EXERCISE PROMPT | Leaving the pictures aside, return the listing exactly as it appears.

PROVIDED MATERIAL |

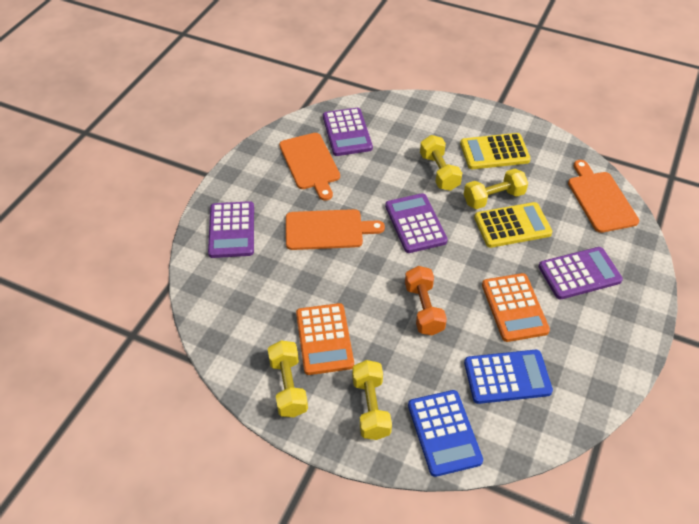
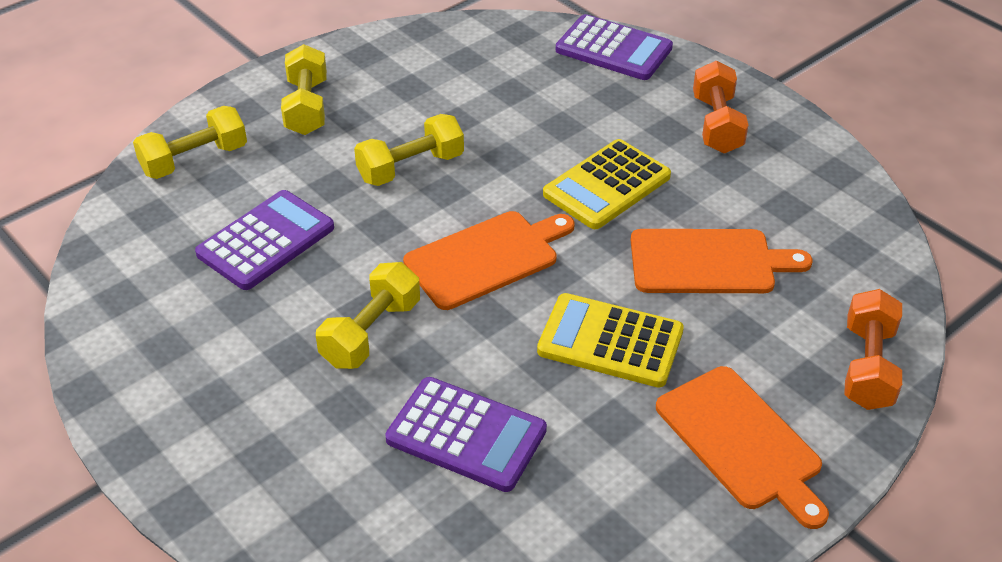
blue calculator: 2 -> 0
orange calculator: 2 -> 0
orange dumbbell: 1 -> 2
purple calculator: 4 -> 3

OUTPUT OF THE TASK |
blue calculator: 2 -> 0
orange calculator: 2 -> 0
orange dumbbell: 1 -> 2
purple calculator: 4 -> 3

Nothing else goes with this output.